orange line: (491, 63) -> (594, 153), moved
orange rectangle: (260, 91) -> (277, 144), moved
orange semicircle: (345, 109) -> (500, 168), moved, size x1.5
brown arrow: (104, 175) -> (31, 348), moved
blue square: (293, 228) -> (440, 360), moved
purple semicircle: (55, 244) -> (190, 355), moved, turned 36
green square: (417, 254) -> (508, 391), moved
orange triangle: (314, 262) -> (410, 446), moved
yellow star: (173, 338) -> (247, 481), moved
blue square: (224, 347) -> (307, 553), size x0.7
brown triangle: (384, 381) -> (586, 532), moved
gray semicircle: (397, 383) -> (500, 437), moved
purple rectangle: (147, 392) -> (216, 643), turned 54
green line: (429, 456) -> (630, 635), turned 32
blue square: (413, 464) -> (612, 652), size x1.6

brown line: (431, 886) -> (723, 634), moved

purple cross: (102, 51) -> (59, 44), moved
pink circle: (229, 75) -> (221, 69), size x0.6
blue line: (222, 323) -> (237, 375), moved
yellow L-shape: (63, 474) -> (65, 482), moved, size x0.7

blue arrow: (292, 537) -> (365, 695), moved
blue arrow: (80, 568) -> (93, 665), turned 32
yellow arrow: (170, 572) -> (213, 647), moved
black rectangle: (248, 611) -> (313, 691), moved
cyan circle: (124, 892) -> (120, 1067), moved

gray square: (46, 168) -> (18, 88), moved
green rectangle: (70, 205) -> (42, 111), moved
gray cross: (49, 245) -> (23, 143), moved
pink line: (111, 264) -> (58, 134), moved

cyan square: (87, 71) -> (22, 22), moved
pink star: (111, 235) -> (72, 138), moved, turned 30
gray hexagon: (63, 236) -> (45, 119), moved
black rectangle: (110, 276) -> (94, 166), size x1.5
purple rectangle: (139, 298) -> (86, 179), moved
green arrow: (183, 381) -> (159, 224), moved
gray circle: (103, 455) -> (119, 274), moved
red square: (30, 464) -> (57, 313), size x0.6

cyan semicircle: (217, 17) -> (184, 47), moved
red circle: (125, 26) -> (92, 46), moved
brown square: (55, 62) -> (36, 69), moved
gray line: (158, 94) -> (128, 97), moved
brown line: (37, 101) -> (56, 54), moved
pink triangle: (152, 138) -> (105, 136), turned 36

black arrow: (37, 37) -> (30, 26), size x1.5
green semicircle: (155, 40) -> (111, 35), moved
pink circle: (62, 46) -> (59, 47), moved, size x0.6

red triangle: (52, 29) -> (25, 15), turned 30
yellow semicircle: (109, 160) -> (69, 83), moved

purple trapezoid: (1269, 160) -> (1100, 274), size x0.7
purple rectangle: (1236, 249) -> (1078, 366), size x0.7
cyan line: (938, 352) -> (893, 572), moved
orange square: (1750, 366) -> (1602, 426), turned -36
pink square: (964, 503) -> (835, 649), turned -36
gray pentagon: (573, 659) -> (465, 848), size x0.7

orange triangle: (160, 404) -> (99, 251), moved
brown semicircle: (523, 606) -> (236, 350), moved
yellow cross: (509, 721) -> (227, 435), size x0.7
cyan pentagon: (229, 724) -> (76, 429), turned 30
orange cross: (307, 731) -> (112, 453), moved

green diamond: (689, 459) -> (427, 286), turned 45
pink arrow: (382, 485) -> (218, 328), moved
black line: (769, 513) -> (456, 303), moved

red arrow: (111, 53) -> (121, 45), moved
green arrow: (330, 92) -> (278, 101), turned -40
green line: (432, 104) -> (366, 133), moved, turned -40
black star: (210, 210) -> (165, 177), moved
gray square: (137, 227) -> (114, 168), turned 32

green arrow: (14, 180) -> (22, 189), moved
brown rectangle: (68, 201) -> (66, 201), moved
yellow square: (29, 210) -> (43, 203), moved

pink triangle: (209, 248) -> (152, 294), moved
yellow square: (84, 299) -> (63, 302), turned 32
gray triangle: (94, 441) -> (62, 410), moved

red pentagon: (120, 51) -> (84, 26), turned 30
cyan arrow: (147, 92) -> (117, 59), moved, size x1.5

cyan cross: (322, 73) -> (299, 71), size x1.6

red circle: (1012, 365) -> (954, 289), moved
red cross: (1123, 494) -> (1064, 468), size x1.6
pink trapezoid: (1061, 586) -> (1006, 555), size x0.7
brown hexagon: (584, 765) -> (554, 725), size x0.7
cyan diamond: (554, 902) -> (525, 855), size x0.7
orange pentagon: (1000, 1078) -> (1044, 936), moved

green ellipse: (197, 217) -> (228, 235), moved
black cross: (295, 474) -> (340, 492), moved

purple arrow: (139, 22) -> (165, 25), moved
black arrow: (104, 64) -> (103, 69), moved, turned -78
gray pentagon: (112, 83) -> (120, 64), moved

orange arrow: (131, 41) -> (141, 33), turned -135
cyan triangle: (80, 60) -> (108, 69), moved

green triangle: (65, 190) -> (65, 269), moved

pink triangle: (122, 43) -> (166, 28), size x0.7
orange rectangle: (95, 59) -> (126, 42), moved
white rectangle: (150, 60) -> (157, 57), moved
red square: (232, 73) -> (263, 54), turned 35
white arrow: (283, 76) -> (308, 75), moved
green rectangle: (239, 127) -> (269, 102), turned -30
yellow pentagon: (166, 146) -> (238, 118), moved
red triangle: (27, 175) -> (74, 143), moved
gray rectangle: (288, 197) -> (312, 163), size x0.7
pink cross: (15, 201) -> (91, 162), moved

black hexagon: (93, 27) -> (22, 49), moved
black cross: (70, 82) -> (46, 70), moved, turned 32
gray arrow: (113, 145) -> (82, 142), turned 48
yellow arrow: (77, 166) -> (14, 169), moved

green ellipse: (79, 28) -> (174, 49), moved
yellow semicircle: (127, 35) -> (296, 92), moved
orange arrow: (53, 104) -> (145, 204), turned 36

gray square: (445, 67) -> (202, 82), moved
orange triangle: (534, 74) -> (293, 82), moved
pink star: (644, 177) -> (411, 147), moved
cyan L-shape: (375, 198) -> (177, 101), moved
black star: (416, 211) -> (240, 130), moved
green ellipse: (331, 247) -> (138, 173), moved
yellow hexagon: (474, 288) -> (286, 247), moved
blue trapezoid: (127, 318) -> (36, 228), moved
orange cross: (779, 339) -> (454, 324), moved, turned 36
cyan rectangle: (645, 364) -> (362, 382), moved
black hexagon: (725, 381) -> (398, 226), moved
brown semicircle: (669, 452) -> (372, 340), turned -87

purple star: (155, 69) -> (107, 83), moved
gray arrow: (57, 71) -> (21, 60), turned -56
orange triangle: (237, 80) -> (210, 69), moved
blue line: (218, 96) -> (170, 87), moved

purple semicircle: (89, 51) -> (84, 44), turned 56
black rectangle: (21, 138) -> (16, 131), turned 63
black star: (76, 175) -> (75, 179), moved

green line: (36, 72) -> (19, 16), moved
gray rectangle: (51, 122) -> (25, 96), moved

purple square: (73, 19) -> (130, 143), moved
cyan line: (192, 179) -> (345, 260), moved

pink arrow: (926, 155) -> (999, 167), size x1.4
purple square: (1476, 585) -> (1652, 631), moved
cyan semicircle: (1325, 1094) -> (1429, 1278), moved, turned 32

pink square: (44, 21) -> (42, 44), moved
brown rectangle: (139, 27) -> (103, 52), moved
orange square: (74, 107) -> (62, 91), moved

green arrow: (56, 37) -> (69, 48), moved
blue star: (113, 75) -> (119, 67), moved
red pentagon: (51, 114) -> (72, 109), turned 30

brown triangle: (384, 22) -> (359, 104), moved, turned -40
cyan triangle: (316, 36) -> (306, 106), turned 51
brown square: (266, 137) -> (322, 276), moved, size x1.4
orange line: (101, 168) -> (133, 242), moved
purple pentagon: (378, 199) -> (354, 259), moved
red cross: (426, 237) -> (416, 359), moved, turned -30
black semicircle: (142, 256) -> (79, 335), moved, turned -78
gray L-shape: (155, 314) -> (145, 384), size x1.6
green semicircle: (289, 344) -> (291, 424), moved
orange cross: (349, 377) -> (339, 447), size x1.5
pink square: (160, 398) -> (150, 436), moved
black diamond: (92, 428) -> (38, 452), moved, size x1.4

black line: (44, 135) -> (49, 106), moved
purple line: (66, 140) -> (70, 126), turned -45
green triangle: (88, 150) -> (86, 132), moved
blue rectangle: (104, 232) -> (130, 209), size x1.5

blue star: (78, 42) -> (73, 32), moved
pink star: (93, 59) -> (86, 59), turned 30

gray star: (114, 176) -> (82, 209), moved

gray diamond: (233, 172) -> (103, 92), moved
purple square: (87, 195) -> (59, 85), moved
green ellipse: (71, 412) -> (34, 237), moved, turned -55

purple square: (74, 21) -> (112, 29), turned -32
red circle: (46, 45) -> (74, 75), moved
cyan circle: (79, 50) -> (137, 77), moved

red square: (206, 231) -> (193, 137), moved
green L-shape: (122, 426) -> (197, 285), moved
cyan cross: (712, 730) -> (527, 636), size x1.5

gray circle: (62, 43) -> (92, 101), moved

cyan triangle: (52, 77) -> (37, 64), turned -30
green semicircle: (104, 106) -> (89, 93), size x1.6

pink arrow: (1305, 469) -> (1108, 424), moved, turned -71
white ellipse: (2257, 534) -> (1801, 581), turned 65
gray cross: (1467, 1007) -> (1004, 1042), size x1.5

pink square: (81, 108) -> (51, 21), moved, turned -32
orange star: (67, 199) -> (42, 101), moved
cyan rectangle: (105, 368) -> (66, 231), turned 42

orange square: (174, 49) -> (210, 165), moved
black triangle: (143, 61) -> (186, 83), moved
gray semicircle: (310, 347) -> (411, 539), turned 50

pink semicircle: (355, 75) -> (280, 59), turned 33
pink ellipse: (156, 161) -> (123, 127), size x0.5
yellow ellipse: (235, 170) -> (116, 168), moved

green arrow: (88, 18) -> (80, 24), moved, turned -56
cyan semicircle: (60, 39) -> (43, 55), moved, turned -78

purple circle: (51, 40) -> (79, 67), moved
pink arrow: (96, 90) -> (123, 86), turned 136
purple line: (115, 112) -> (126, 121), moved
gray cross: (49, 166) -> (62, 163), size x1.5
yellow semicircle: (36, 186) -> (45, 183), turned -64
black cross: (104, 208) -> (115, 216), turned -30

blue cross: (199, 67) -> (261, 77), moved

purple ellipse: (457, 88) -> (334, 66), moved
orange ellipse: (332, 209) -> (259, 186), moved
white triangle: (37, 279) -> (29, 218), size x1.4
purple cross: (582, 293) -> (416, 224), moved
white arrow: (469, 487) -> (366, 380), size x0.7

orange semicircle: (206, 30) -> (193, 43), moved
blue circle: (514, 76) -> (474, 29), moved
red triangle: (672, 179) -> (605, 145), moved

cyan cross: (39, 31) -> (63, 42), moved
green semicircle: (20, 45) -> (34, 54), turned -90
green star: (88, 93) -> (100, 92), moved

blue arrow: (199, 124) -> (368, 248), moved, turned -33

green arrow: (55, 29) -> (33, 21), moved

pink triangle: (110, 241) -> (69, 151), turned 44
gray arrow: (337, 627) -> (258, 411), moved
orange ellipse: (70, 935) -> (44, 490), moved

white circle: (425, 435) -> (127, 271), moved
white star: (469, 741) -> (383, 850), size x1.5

────

**WHAT IS NEEDED:** Lines of the listing above that contain the word "shape" must all be copied.

**ANSWER TO THIS EXERCISE:**
yellow L-shape: (63, 474) -> (65, 482), moved, size x0.7
cyan L-shape: (375, 198) -> (177, 101), moved
gray L-shape: (155, 314) -> (145, 384), size x1.6
green L-shape: (122, 426) -> (197, 285), moved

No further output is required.